Directions: Show every line of the data that contains the string "mouse".

Dataset items:
┌──

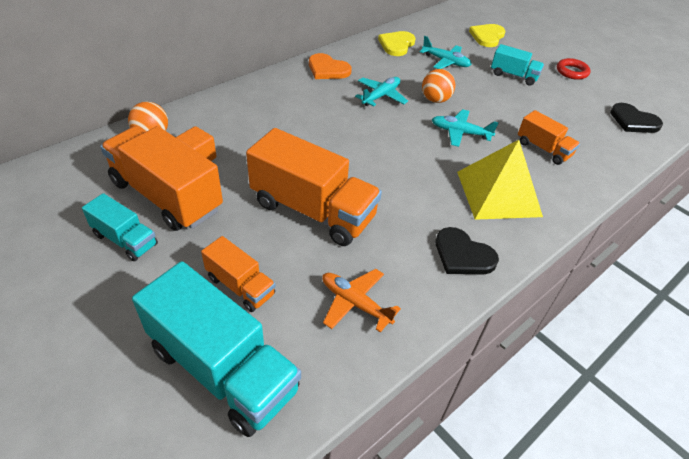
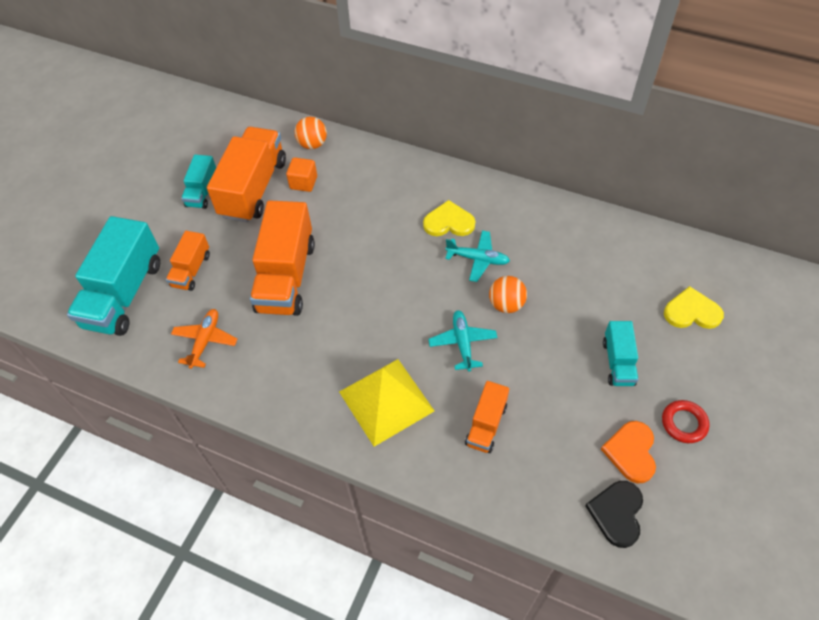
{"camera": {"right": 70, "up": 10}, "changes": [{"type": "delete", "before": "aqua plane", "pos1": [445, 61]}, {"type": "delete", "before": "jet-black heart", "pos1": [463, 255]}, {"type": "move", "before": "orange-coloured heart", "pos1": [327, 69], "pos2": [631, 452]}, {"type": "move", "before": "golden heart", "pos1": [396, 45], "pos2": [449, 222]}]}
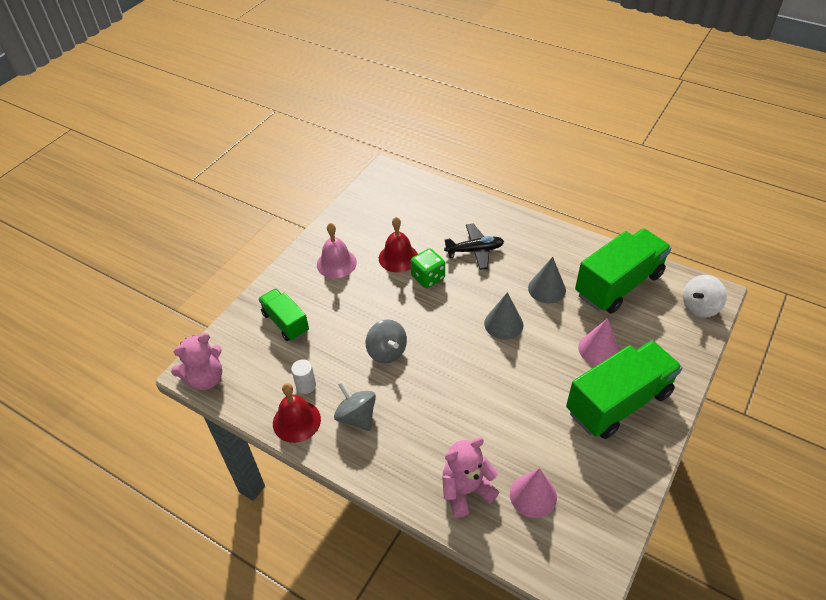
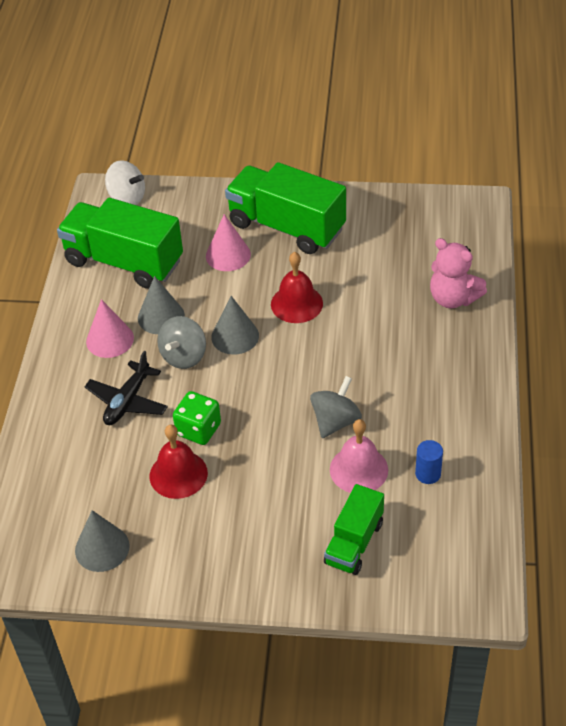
{"camera": {"right": -115, "up": 0}, "changes": [{"type": "delete", "before": "pink stuffed bear", "pos1": [205, 378]}, {"type": "insert", "after": "grey cone shape", "pos2": [102, 548]}, {"type": "move", "before": "crimson bell", "pos1": [296, 421], "pos2": [296, 303]}, {"type": "move", "before": "pink bell", "pos1": [336, 263], "pos2": [358, 469]}, {"type": "move", "before": "grey spinning top", "pos1": [356, 417], "pos2": [184, 356]}, {"type": "move", "before": "pink cone shape", "pos1": [533, 495], "pos2": [110, 339]}, {"type": "recolor", "before": "snow-white cylinder shape", "after": "blue cylinder shape", "pos1": [306, 385], "pos2": [428, 474]}, {"type": "rotate", "before": "jet-black plane", "pos1": [474, 251], "pos2": [127, 401], "turn": -120}]}
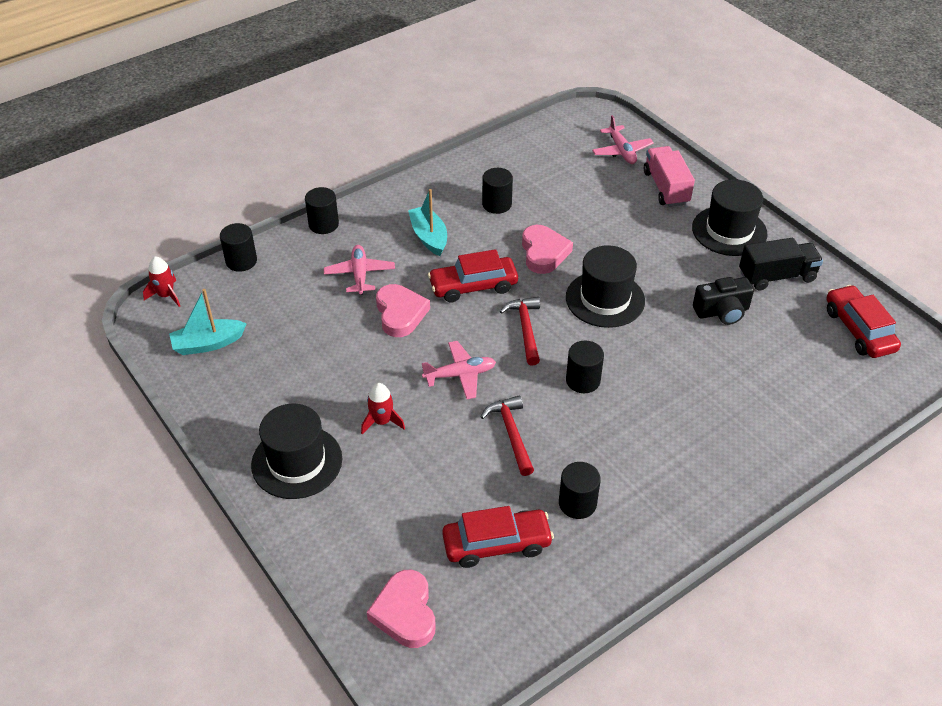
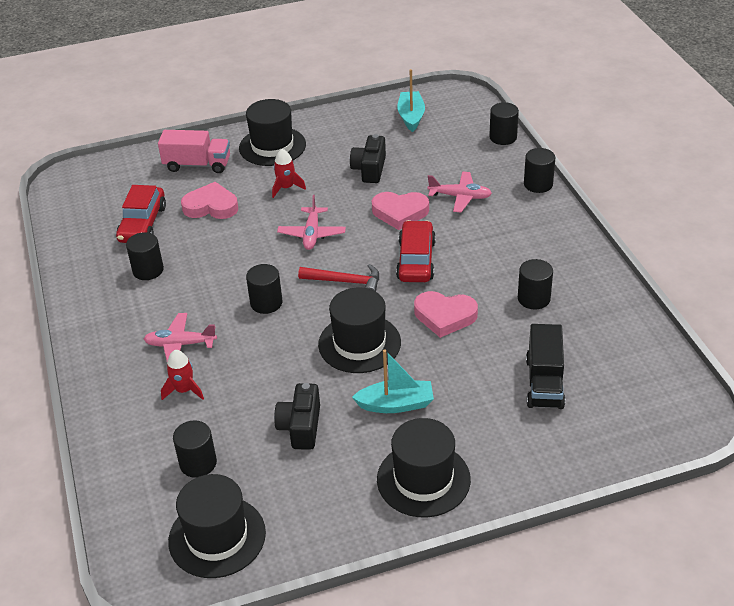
{"camera": {"right": 110, "up": -5}, "changes": [{"type": "delete", "before": "crimson carpenter's hammer", "pos1": [511, 434]}, {"type": "insert", "after": "jet-black cylinder shape", "pos2": [198, 463]}, {"type": "insert", "after": "jet-black compact camera", "pos2": [369, 169]}, {"type": "move", "before": "crimson spaceship", "pos1": [166, 295], "pos2": [184, 390]}, {"type": "move", "before": "pink heart", "pos1": [405, 613], "pos2": [211, 206]}, {"type": "move", "before": "aqua toy boat", "pos1": [429, 237], "pos2": [396, 404]}, {"type": "move", "before": "pink plane", "pos1": [621, 151], "pos2": [180, 344]}, {"type": "move", "before": "pink truck", "pos1": [666, 188], "pos2": [197, 165]}, {"type": "move", "before": "jet-black truck", "pos1": [777, 276], "pos2": [544, 383]}, {"type": "replace", "before": "crimson car", "after": "jet-black hat", "pos1": [859, 330], "pos2": [217, 537]}]}
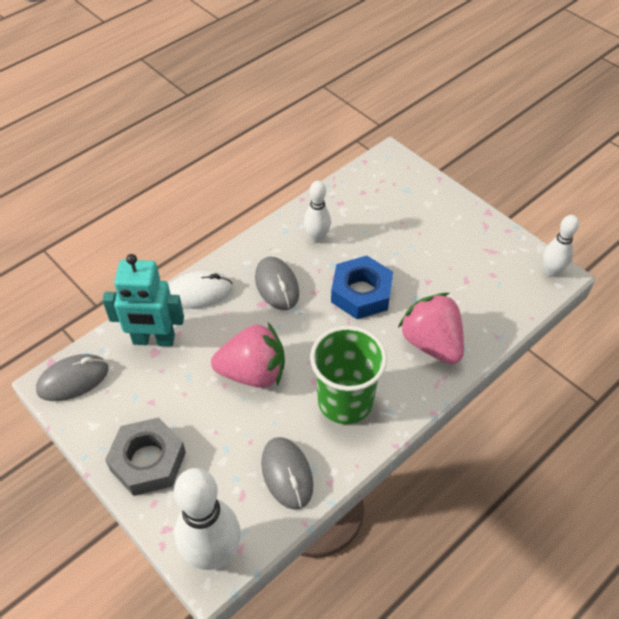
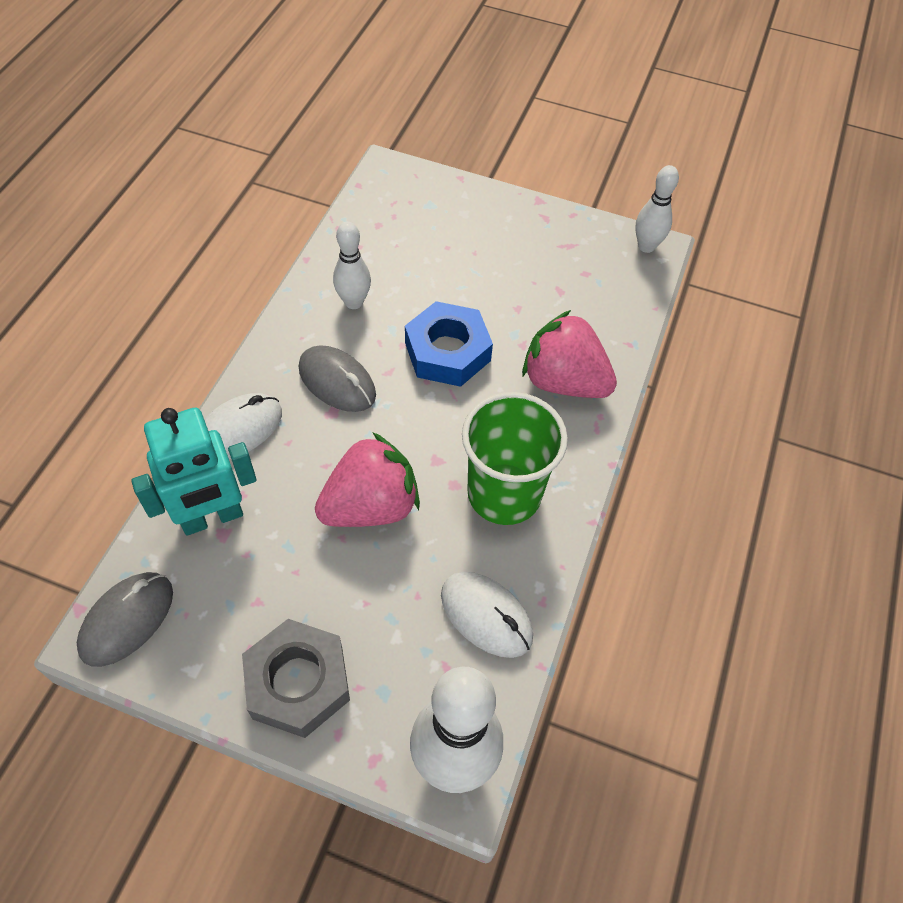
{"camera": {"right": -30, "up": 5}, "changes": [{"type": "recolor", "before": "grey mouse", "after": "snow-white mouse", "pos1": [287, 474], "pos2": [486, 616]}]}
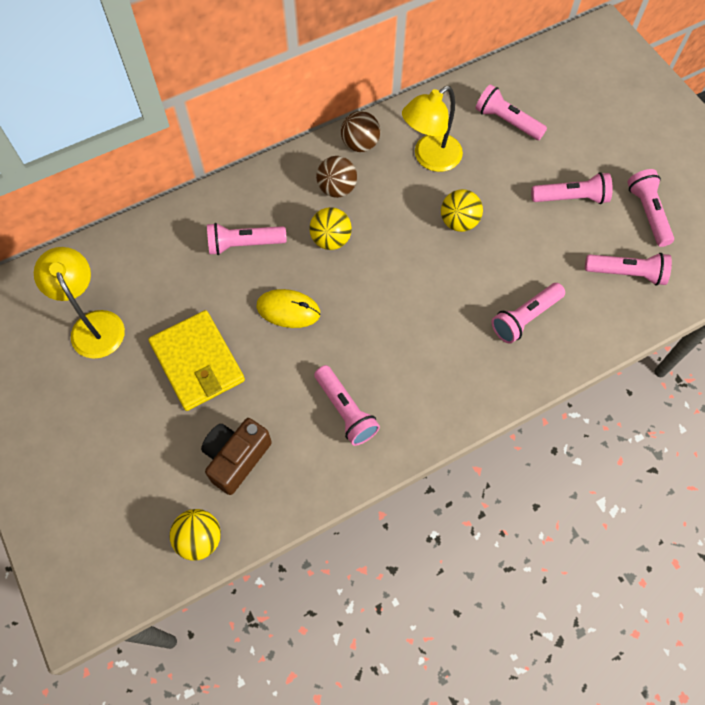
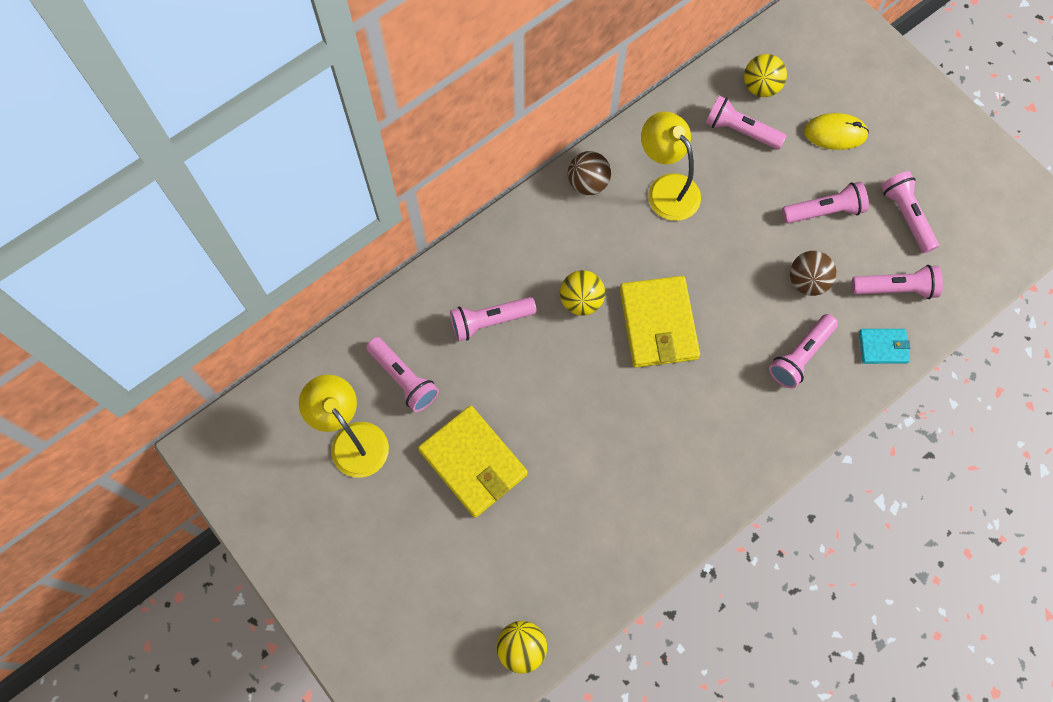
{"camera": {"right": -10, "up": 5}, "changes": [{"type": "delete", "before": "dark brown compact camera", "pos1": [236, 458]}, {"type": "insert", "after": "golden card wallet", "pos2": [658, 324]}, {"type": "insert", "after": "aqua card wallet", "pos2": [883, 347]}, {"type": "move", "before": "golden mouse", "pos1": [288, 310], "pos2": [835, 133]}, {"type": "move", "before": "pink torch", "pos1": [345, 410], "pos2": [403, 378]}, {"type": "move", "before": "dark brown play ball", "pos1": [337, 189], "pos2": [807, 282]}, {"type": "move", "before": "golden play ball", "pos1": [459, 222], "pos2": [760, 87]}, {"type": "rotate", "before": "golden reading lamp", "pos1": [430, 158], "pos2": [666, 188], "turn": 105}]}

└──

Exercise answer:
{"camera": {"right": -30, "up": 5}, "changes": [{"type": "recolor", "before": "grey mouse", "after": "snow-white mouse", "pos1": [287, 474], "pos2": [486, 616]}]}
{"camera": {"right": -10, "up": 5}, "changes": [{"type": "delete", "before": "dark brown compact camera", "pos1": [236, 458]}, {"type": "insert", "after": "golden card wallet", "pos2": [658, 324]}, {"type": "insert", "after": "aqua card wallet", "pos2": [883, 347]}, {"type": "move", "before": "golden mouse", "pos1": [288, 310], "pos2": [835, 133]}, {"type": "move", "before": "pink torch", "pos1": [345, 410], "pos2": [403, 378]}, {"type": "move", "before": "dark brown play ball", "pos1": [337, 189], "pos2": [807, 282]}, {"type": "move", "before": "golden play ball", "pos1": [459, 222], "pos2": [760, 87]}, {"type": "rotate", "before": "golden reading lamp", "pos1": [430, 158], "pos2": [666, 188], "turn": 105}]}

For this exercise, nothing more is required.